TASK GOAL
In the listing below, a line holding "FAN pin SIG: D0 -> D5" and a line holding "TEMP pin VCC: 5V -> GND" mark the range. Retype both exactly, with all lines between them.

AVAILABLE DATA
—————
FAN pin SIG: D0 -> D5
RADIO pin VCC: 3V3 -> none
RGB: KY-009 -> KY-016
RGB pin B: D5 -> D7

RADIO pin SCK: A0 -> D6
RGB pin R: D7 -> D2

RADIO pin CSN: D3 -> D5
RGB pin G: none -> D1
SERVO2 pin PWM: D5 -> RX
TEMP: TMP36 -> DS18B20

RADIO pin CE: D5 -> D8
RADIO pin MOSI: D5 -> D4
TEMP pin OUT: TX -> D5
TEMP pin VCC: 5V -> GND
—————
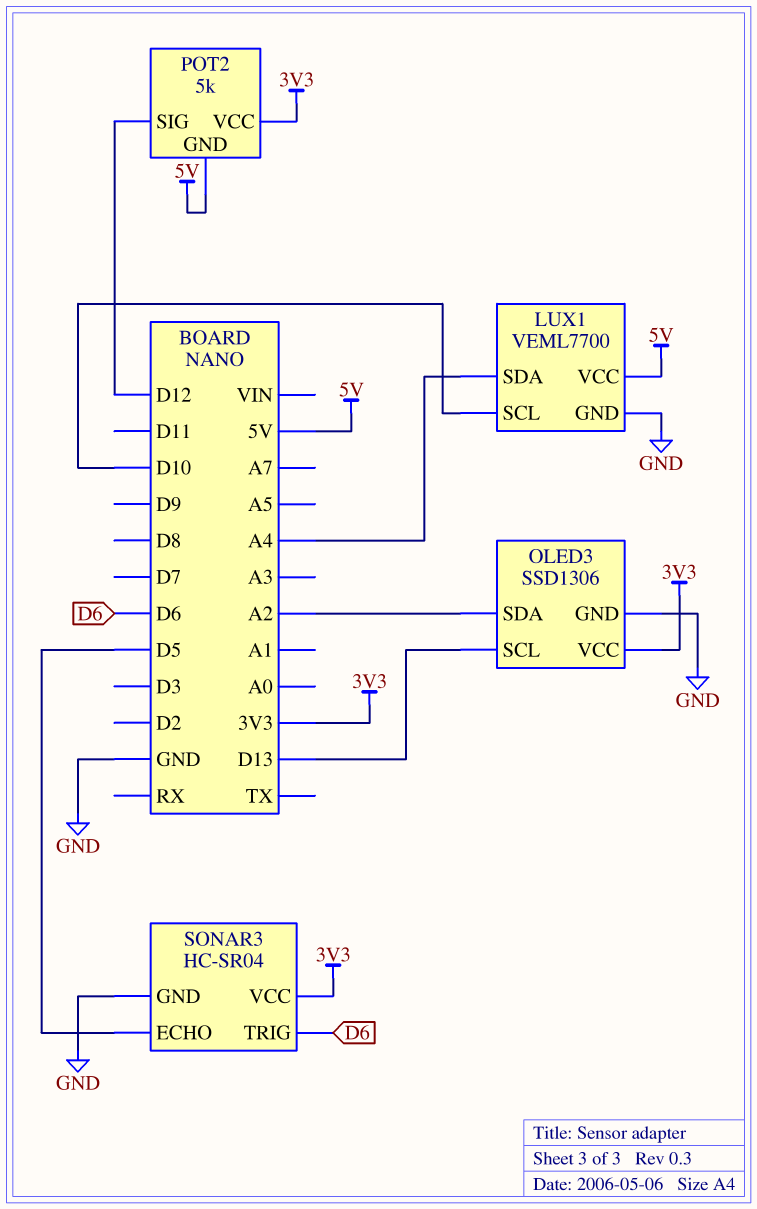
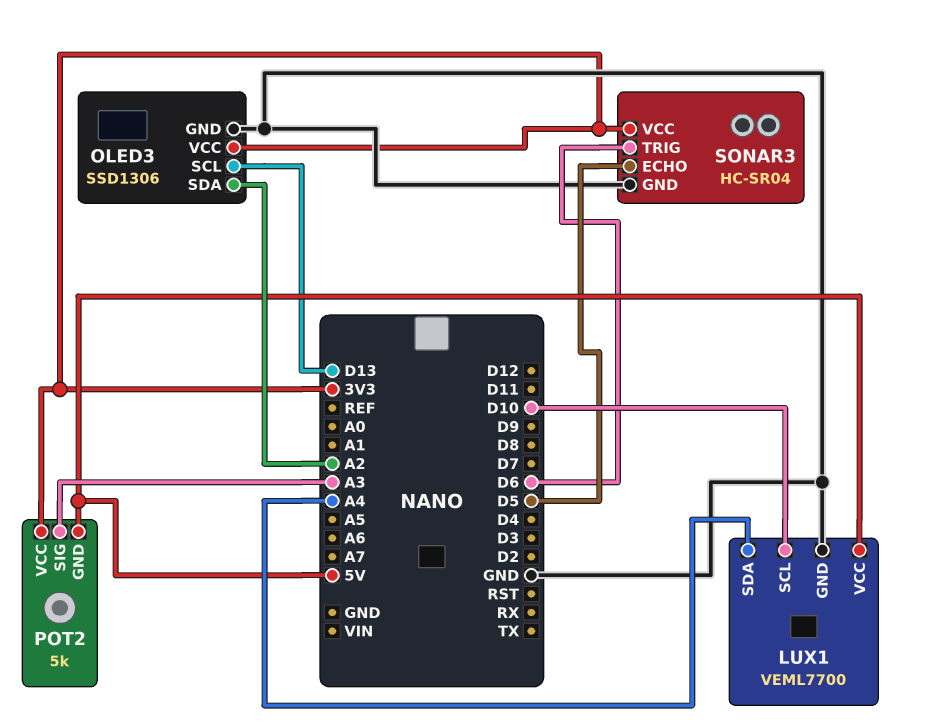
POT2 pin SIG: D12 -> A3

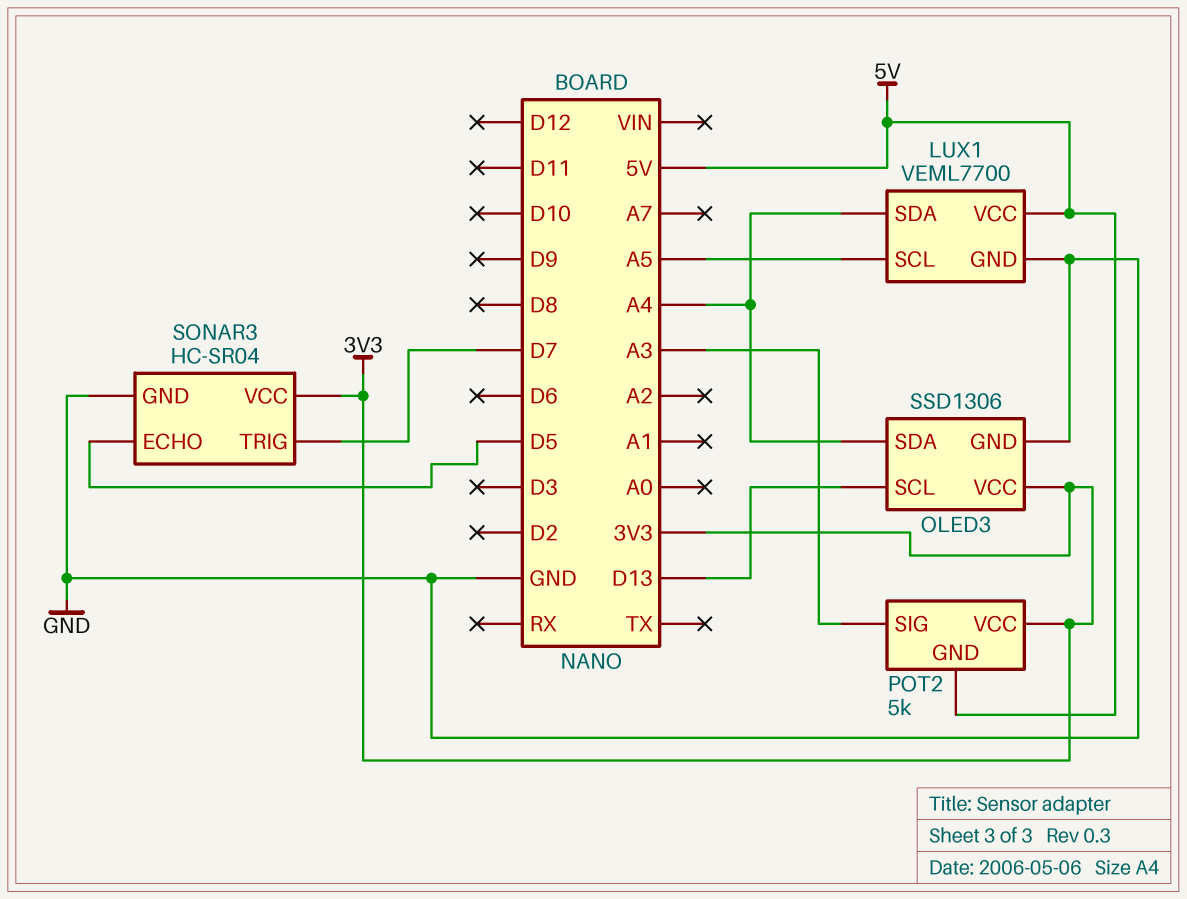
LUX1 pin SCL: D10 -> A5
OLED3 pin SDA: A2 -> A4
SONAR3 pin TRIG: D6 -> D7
—————
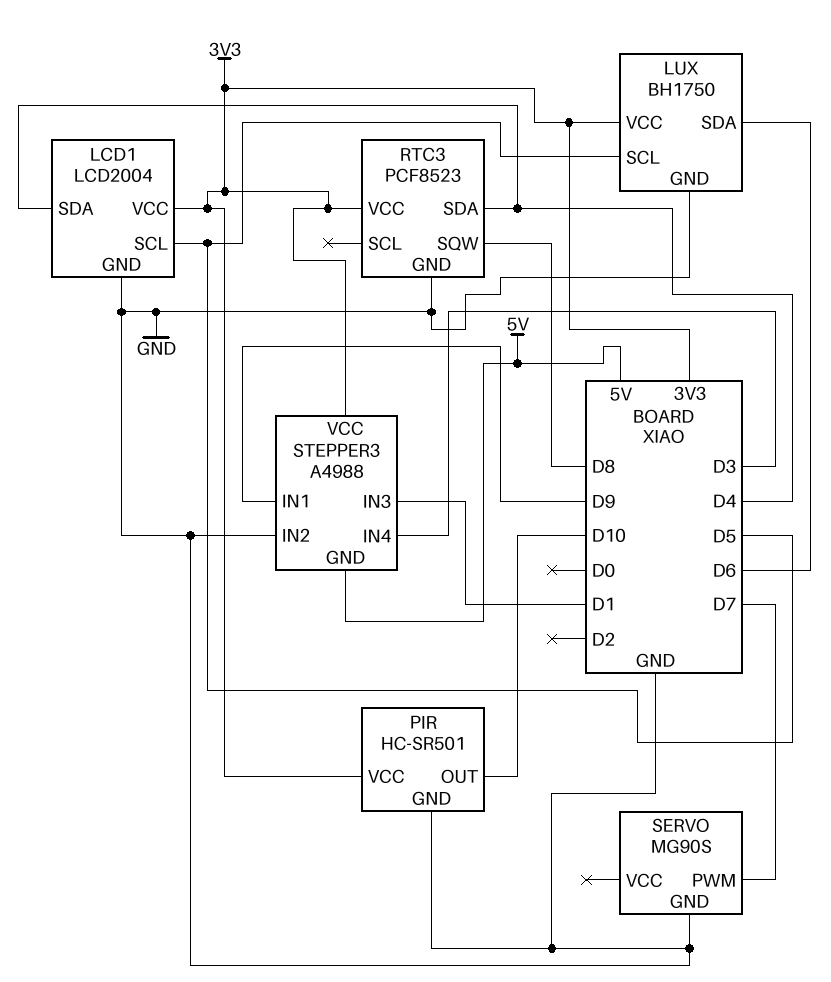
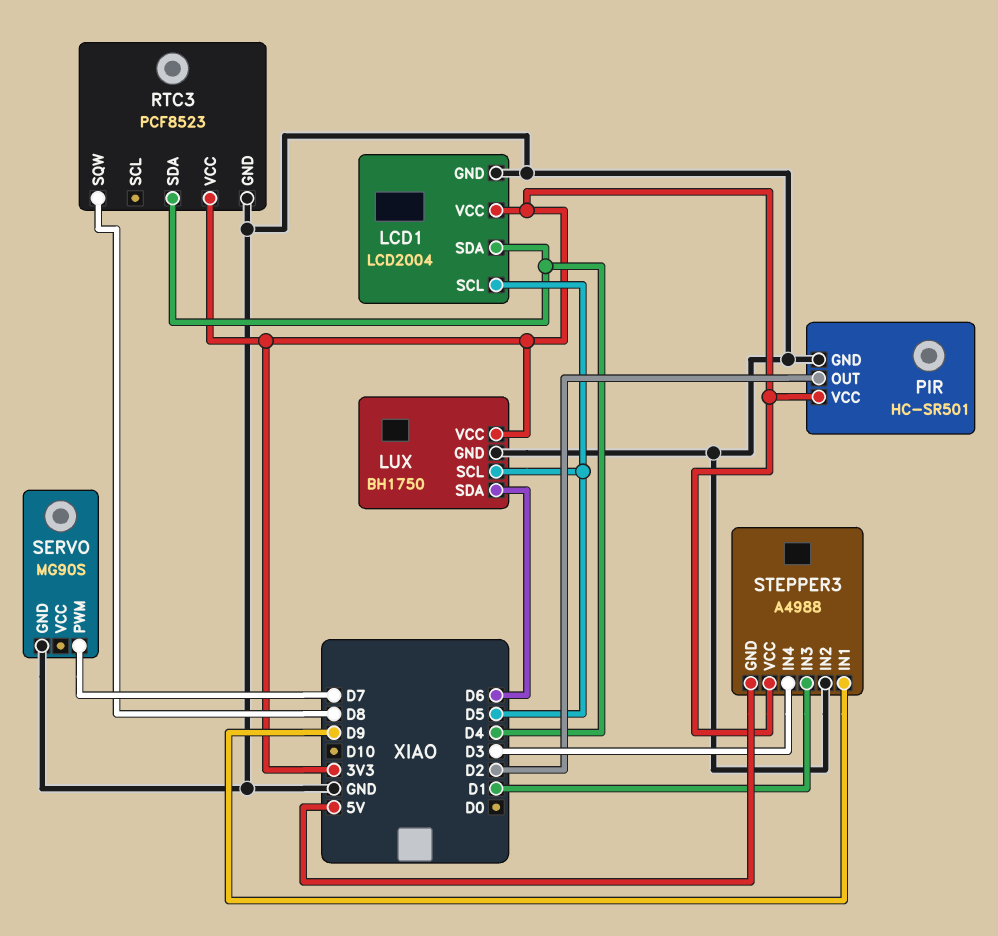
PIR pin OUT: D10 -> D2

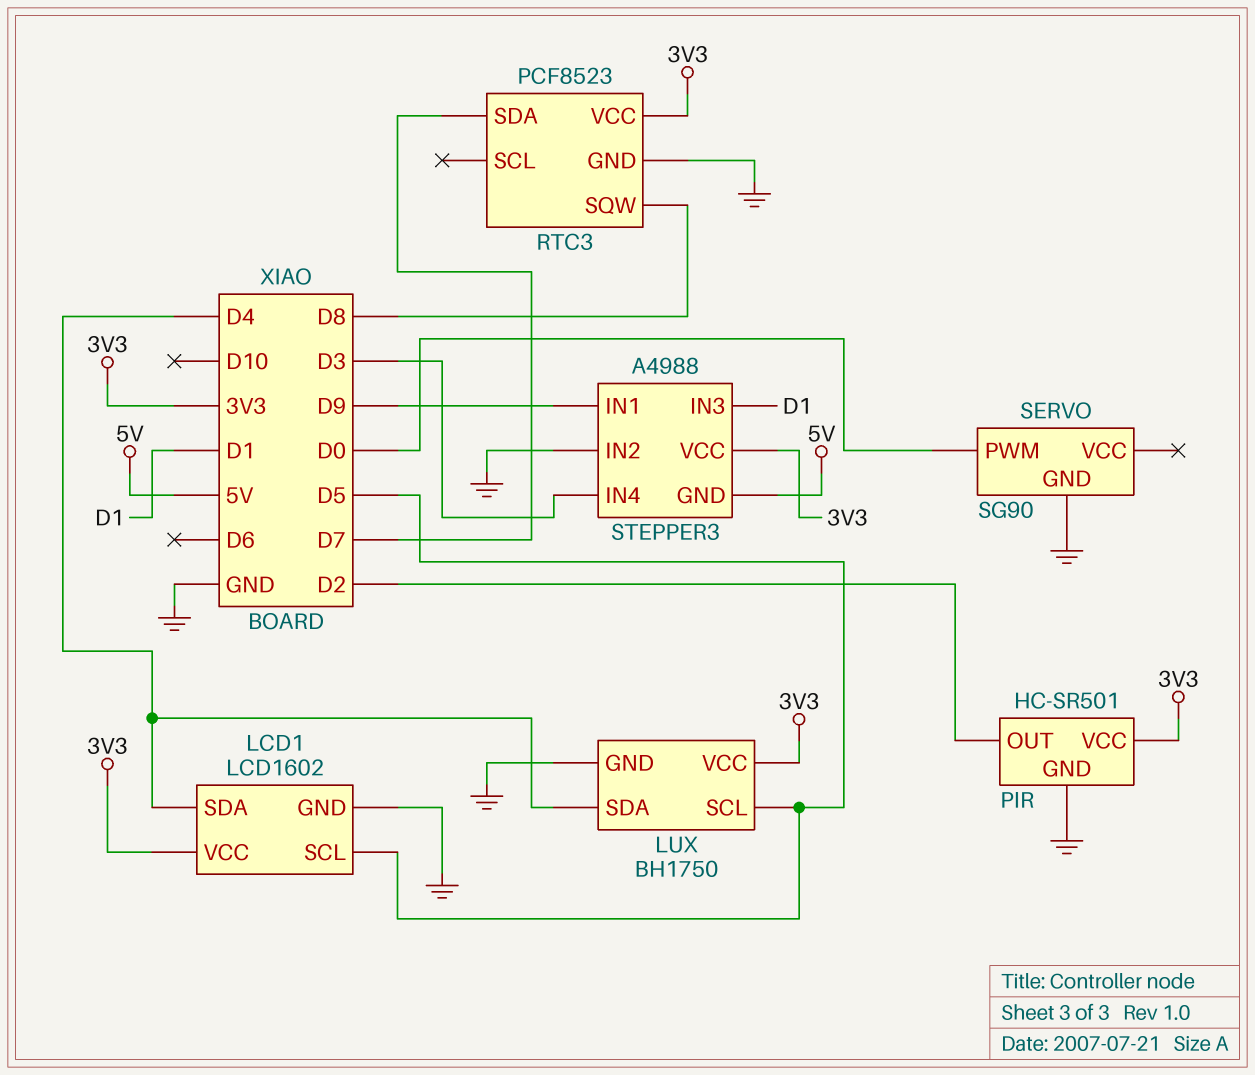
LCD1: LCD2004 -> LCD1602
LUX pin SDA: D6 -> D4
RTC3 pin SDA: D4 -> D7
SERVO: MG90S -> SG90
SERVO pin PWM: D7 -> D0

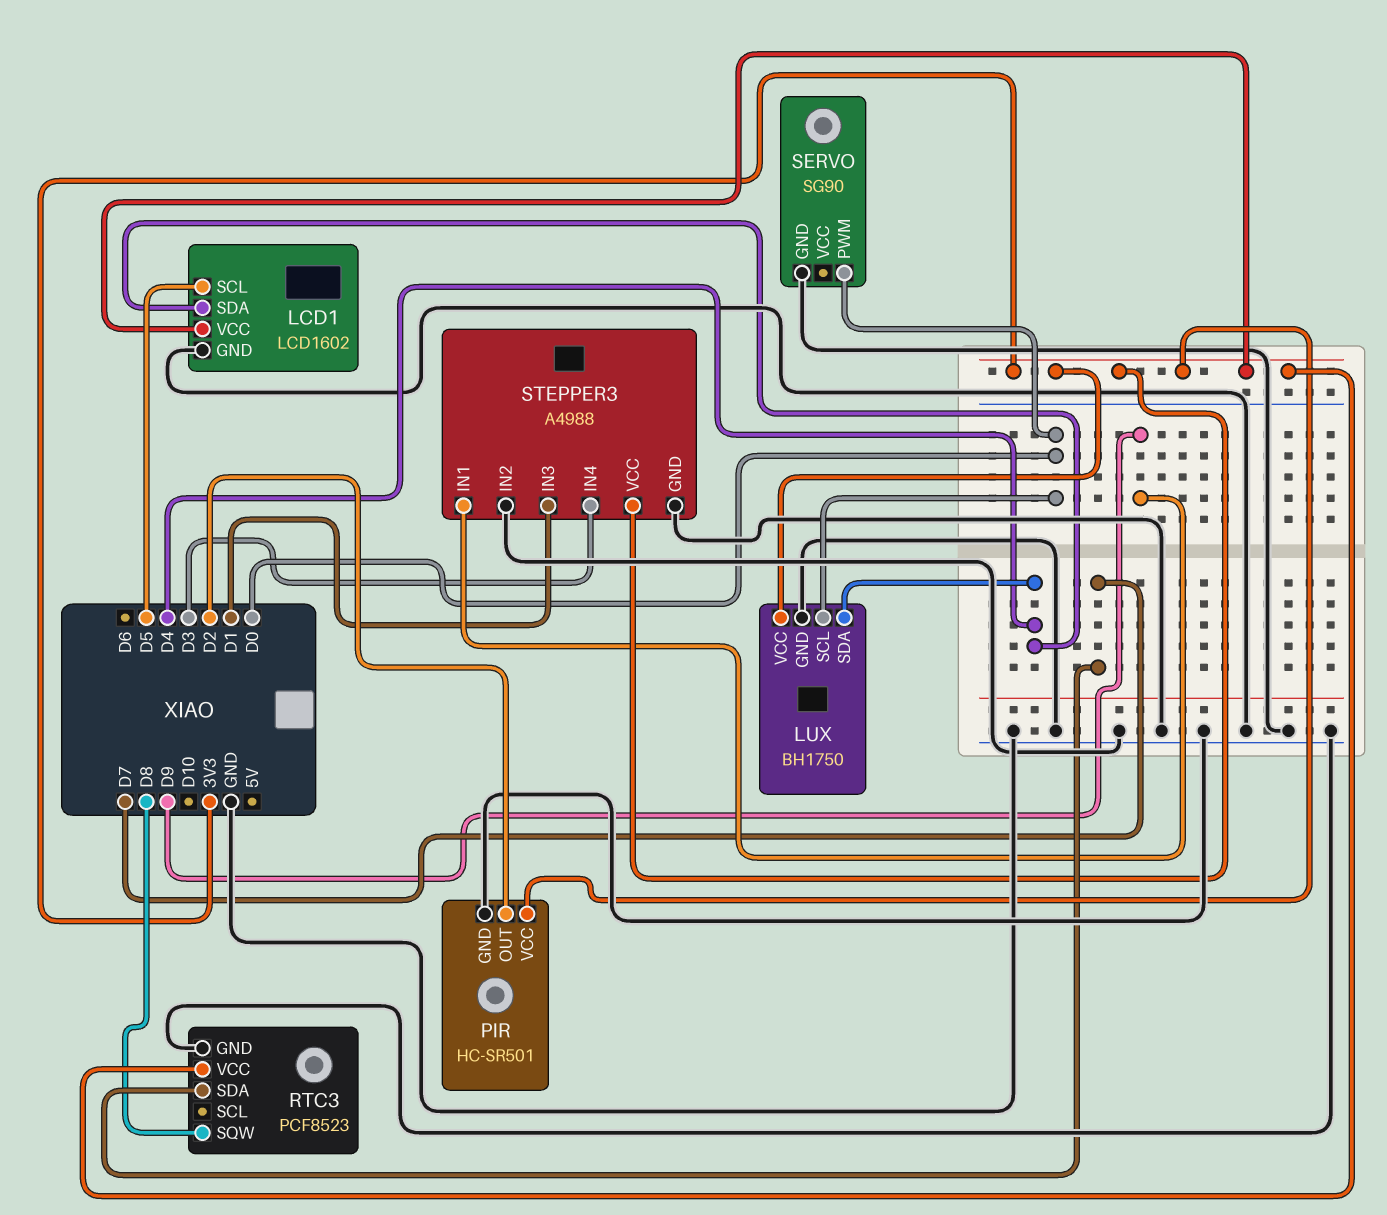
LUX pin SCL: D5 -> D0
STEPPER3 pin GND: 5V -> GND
—————
YOUR RESPONSE
FAN pin SIG: D0 -> D5
RADIO pin VCC: 3V3 -> none
RGB: KY-009 -> KY-016
RGB pin B: D5 -> D7

RADIO pin SCK: A0 -> D6
RGB pin R: D7 -> D2

RADIO pin CSN: D3 -> D5
RGB pin G: none -> D1
SERVO2 pin PWM: D5 -> RX
TEMP: TMP36 -> DS18B20

RADIO pin CE: D5 -> D8
RADIO pin MOSI: D5 -> D4
TEMP pin OUT: TX -> D5
TEMP pin VCC: 5V -> GND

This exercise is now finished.